**Exercise**
Drop the pictures and repeat the remaining data exactly.

**Data supplied**
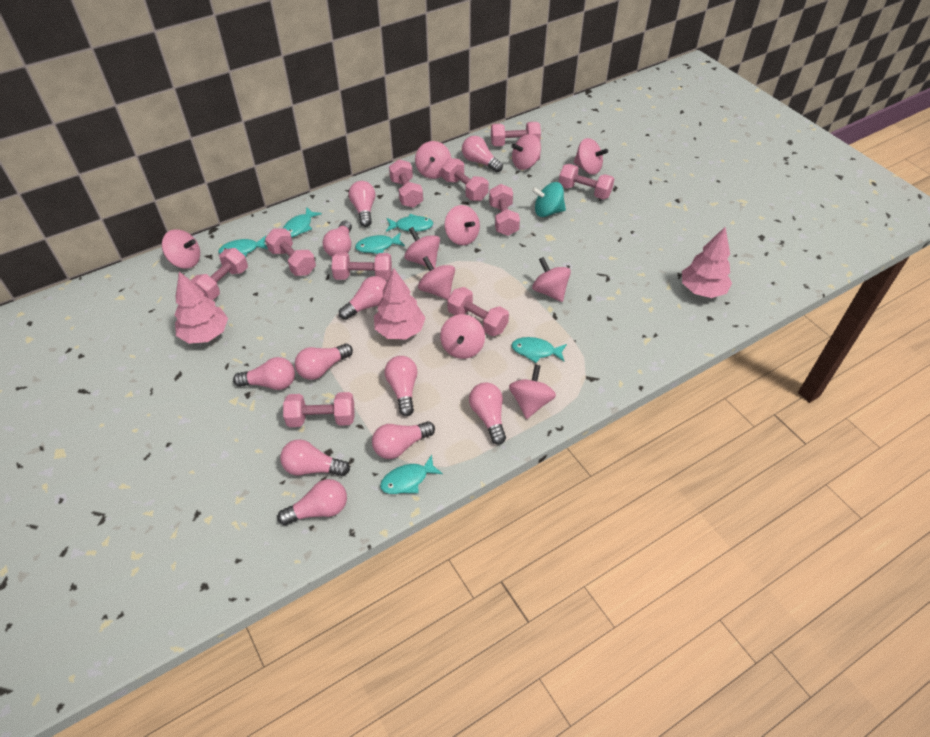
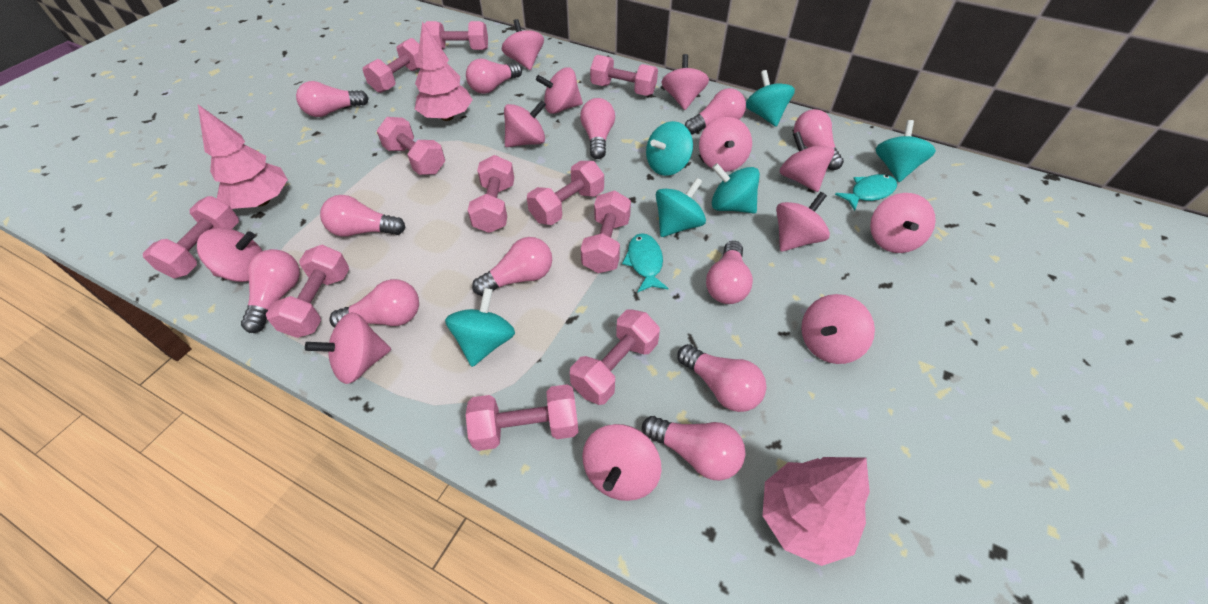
pink dumbbell: 10 -> 11
pink light bulb: 11 -> 12
pink spinning top: 10 -> 12
turquoise fish: 6 -> 2
turquoise spinning top: 1 -> 6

**Written response**
pink dumbbell: 10 -> 11
pink light bulb: 11 -> 12
pink spinning top: 10 -> 12
turquoise fish: 6 -> 2
turquoise spinning top: 1 -> 6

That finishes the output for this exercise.